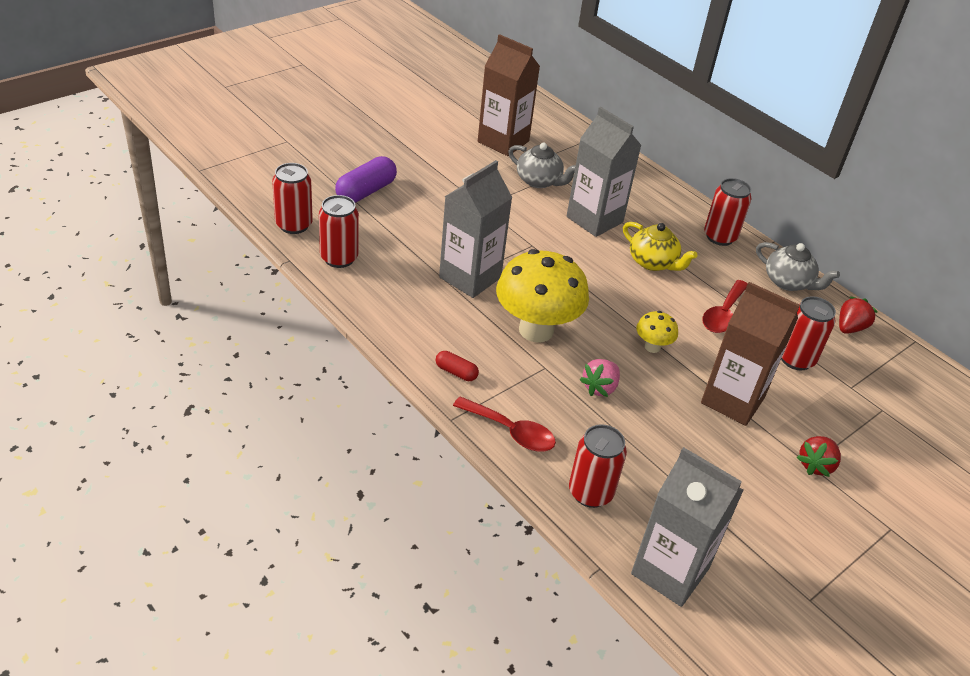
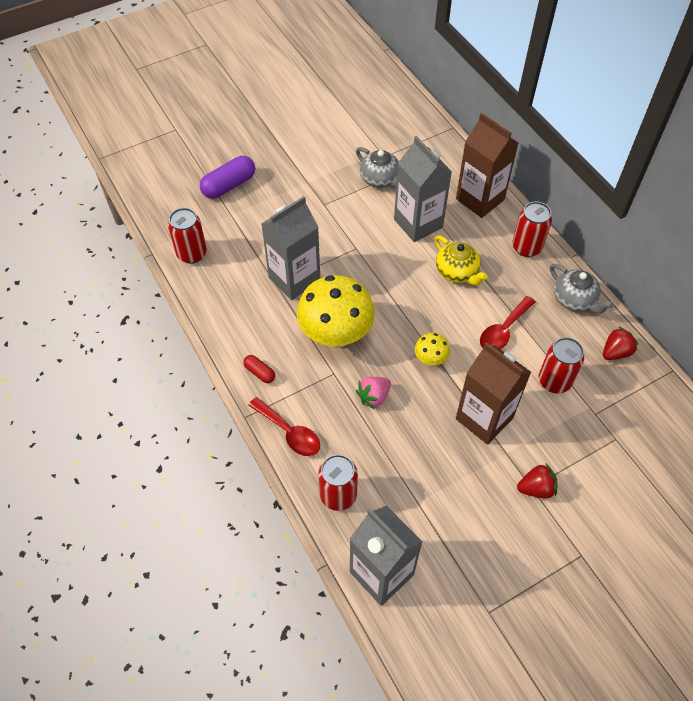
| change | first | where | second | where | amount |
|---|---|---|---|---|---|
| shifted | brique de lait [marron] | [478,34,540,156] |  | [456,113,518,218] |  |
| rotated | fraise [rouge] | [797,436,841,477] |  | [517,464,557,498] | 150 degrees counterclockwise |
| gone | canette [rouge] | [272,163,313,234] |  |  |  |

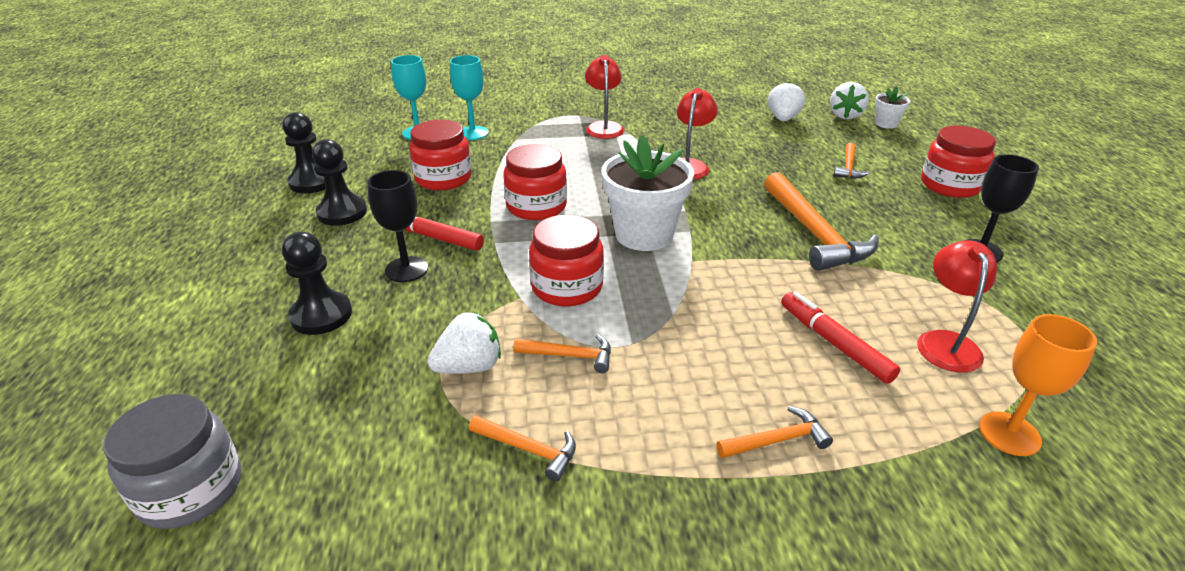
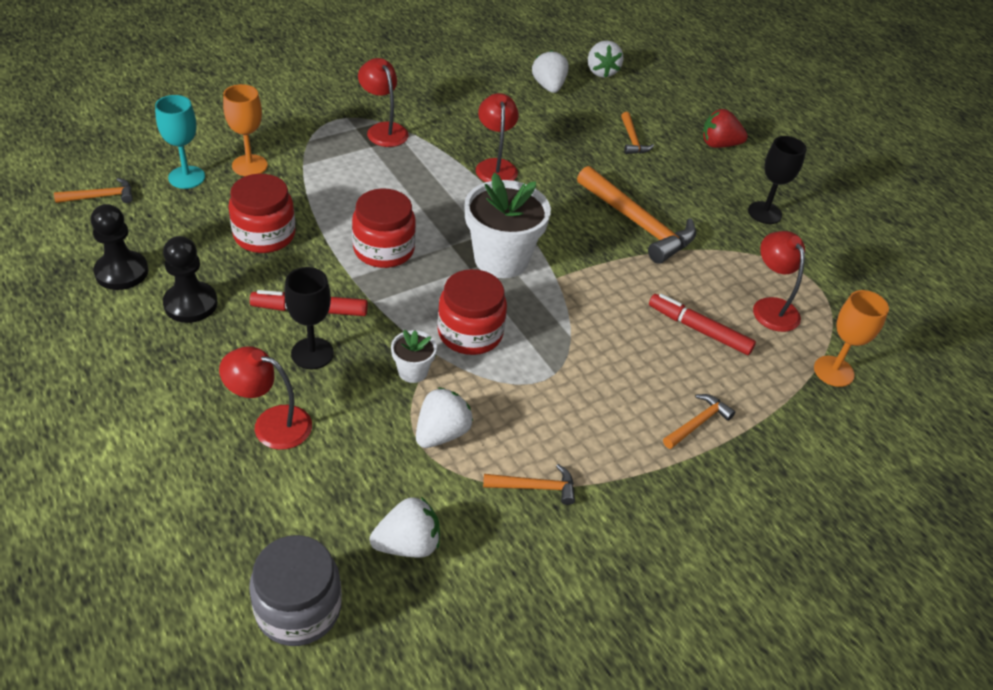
| change | first | where | second | where | amount |
|---|---|---|---|---|---|
| shifted | marteau [orange] | [513,335,611,373] |  | [54,178,133,203] |  |
| swapped | pion [noir] | [282,232,352,335] | lampe [rouge] | [219,346,312,450] |  |
| repainted | verre à pied [turquoise] | [450,55,489,140] | verre à pied [orange] | [223,84,268,176] |  |
| new |  |  | fraise [blanc] | [370,497,440,558] |  |
| shifted | pot de fleurs [blanc] | [875,86,910,129] |  | [391,330,437,383] |  |
| swapped | bocal [rouge] | [921,126,996,198] | fraise [rouge] | [702,109,748,148] |  |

========================

* Task to complete
Output the line containing "shifted | pot" together with all later lines of the entries, exactly as written, through the final line.

* Answer section
| shifted | pot de fleurs [blanc] | [875,86,910,129] |  | [391,330,437,383] |  |
| swapped | bocal [rouge] | [921,126,996,198] | fraise [rouge] | [702,109,748,148] |  |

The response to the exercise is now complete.